Your instructions
Return copies of the lines below that mention "cross".

---

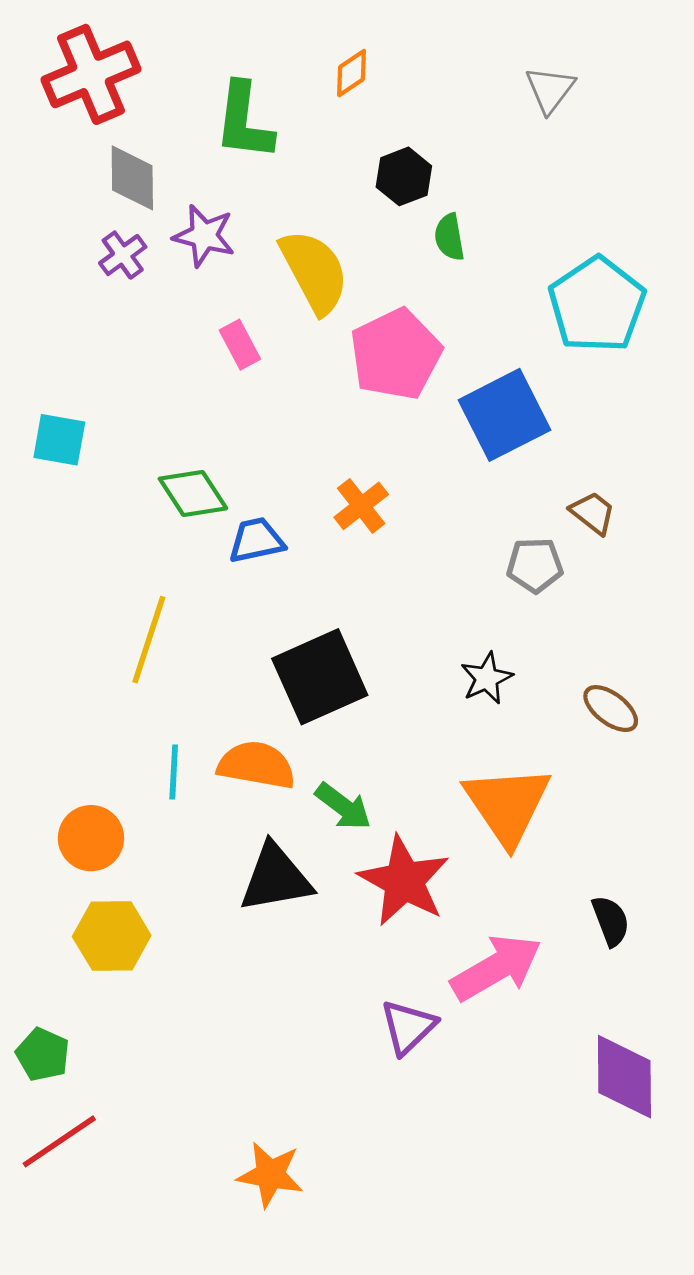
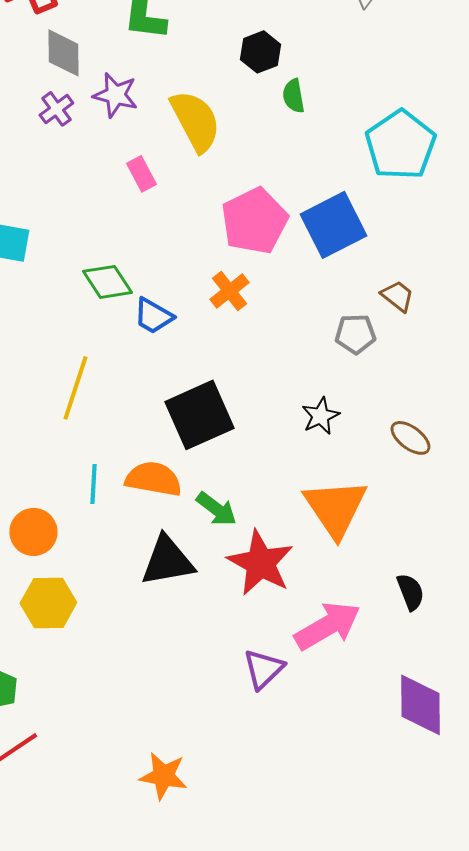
pink pentagon: (396, 354) -> (254, 221), moved
blue trapezoid: (256, 540) -> (153, 316), turned -138

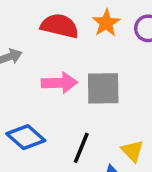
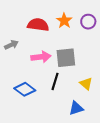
black line: (81, 148) -> (55, 81), moved
yellow triangle: (132, 151) -> (86, 84), moved

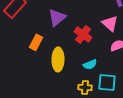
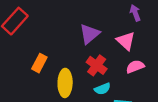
purple triangle: (57, 17) -> (90, 34), moved
red cross: (83, 34) -> (97, 65), moved

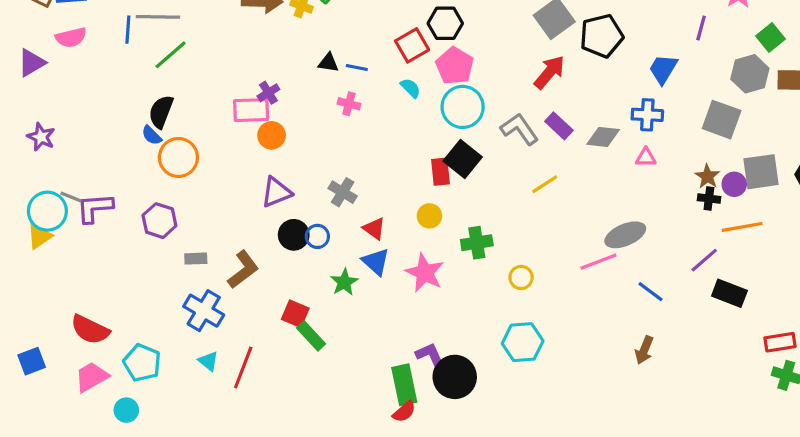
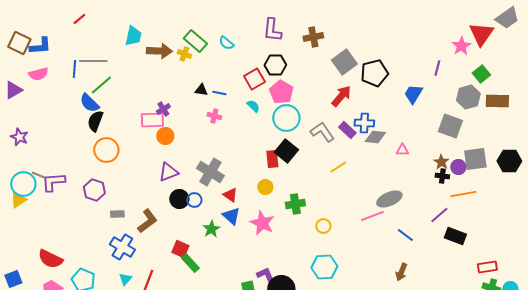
blue cross: (647, 115) -> (364, 123), moved
blue semicircle: (152, 135) -> (89, 103), moved, size x1.5
gray cross: (343, 192) -> (210, 172), size x1.5
cyan triangle: (208, 361) -> (125, 279), turned 32

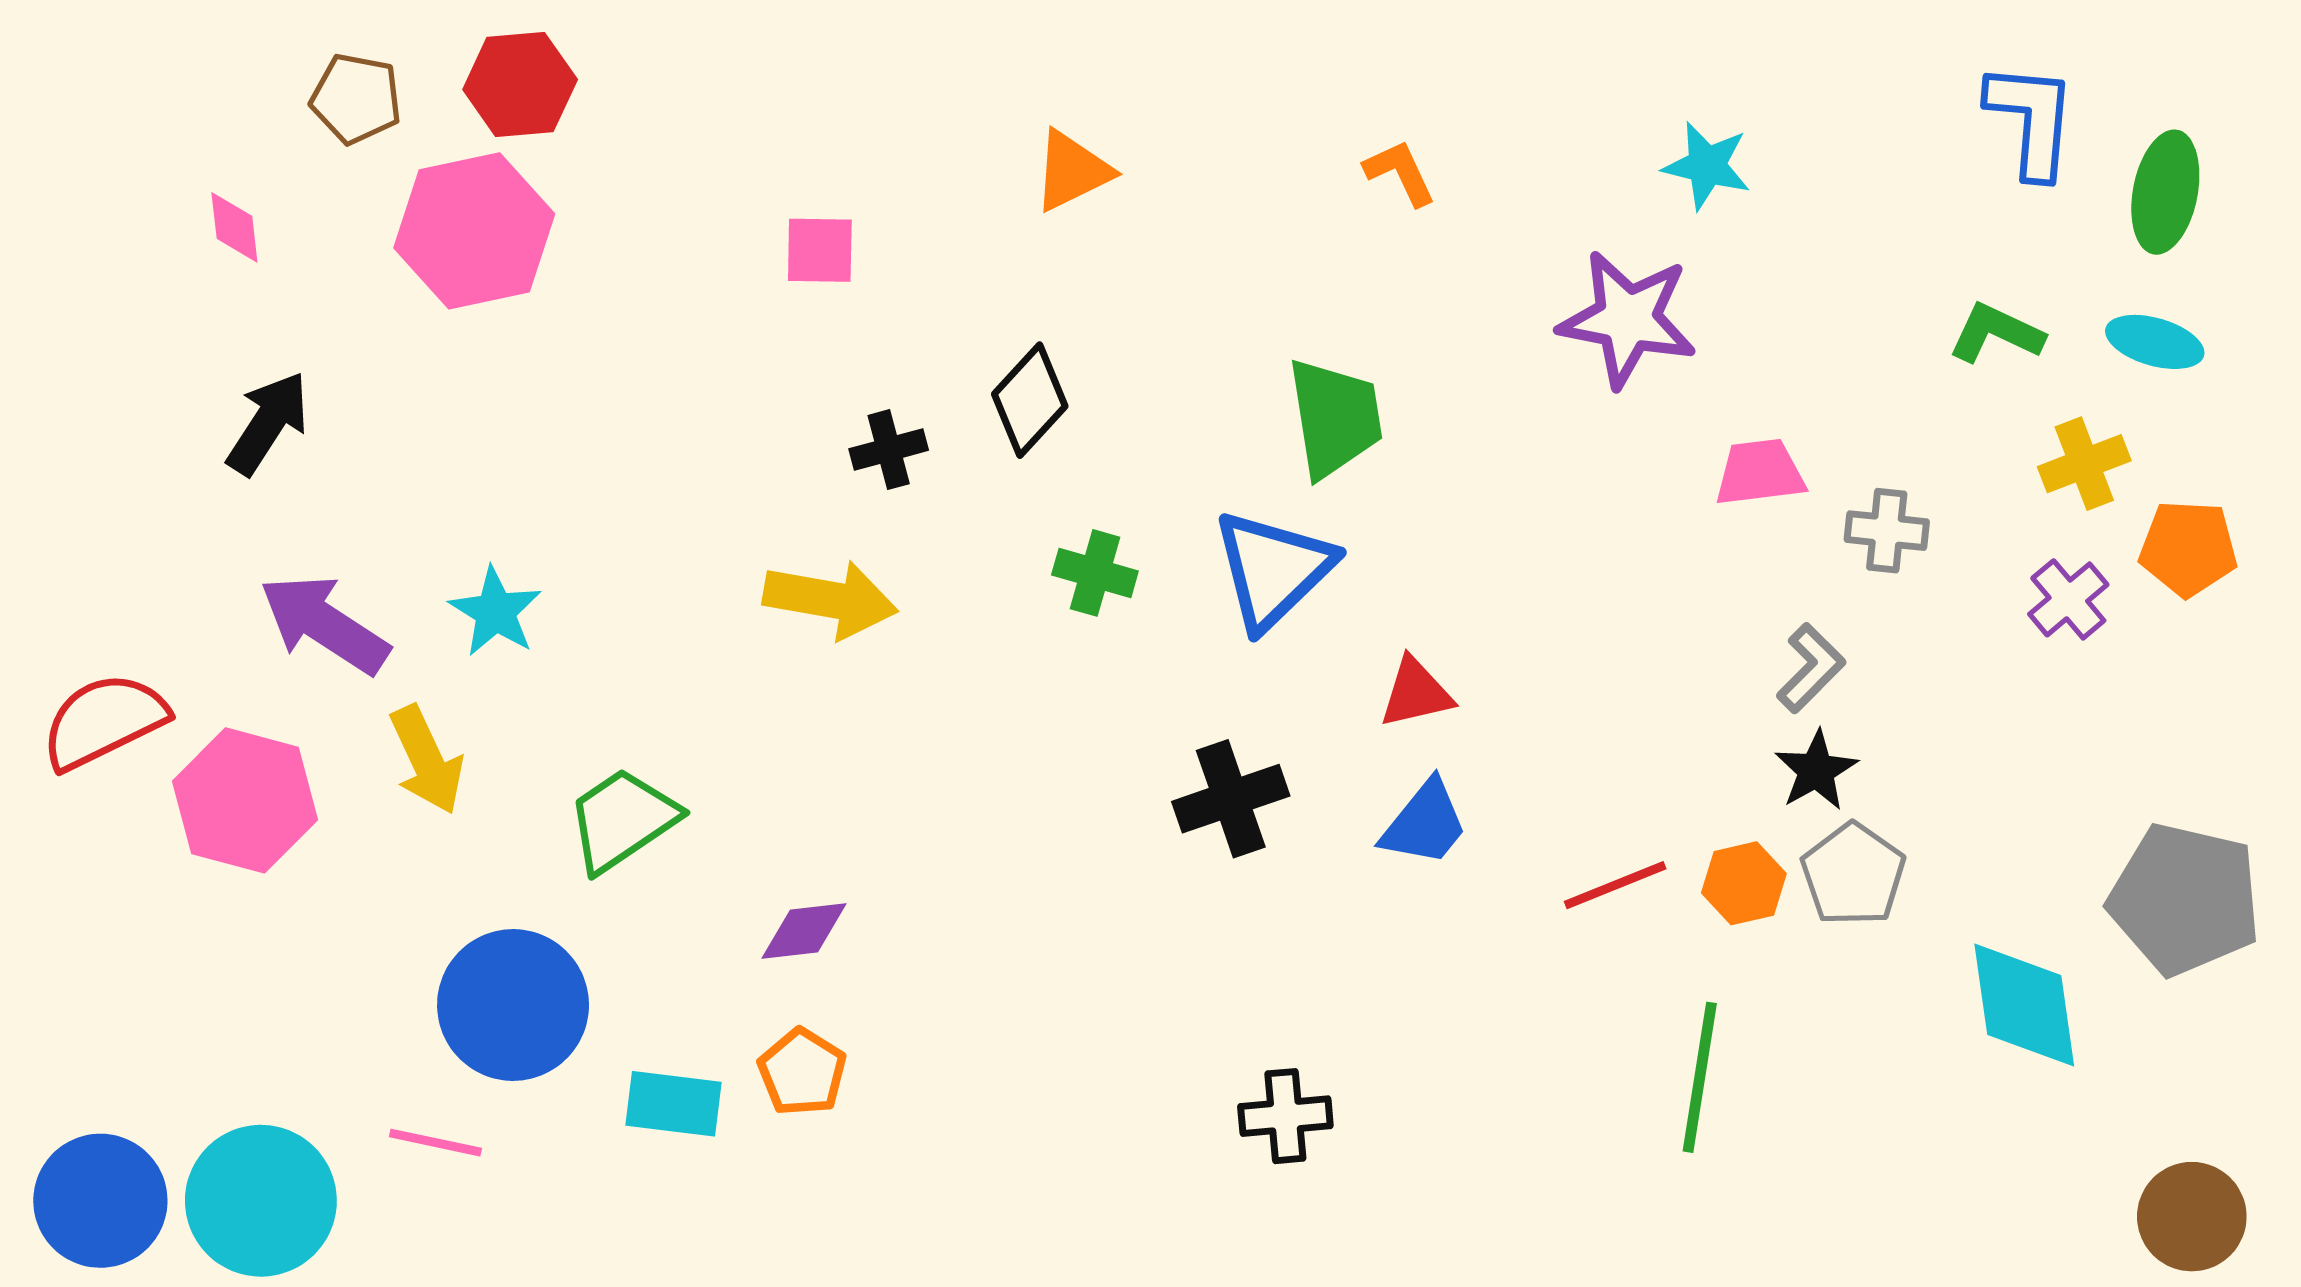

---

Reply to the exercise
red cross: (83, 34) -> (97, 65), moved
blue cross: (647, 115) -> (364, 123), moved
gray cross: (343, 192) -> (210, 172), size x1.5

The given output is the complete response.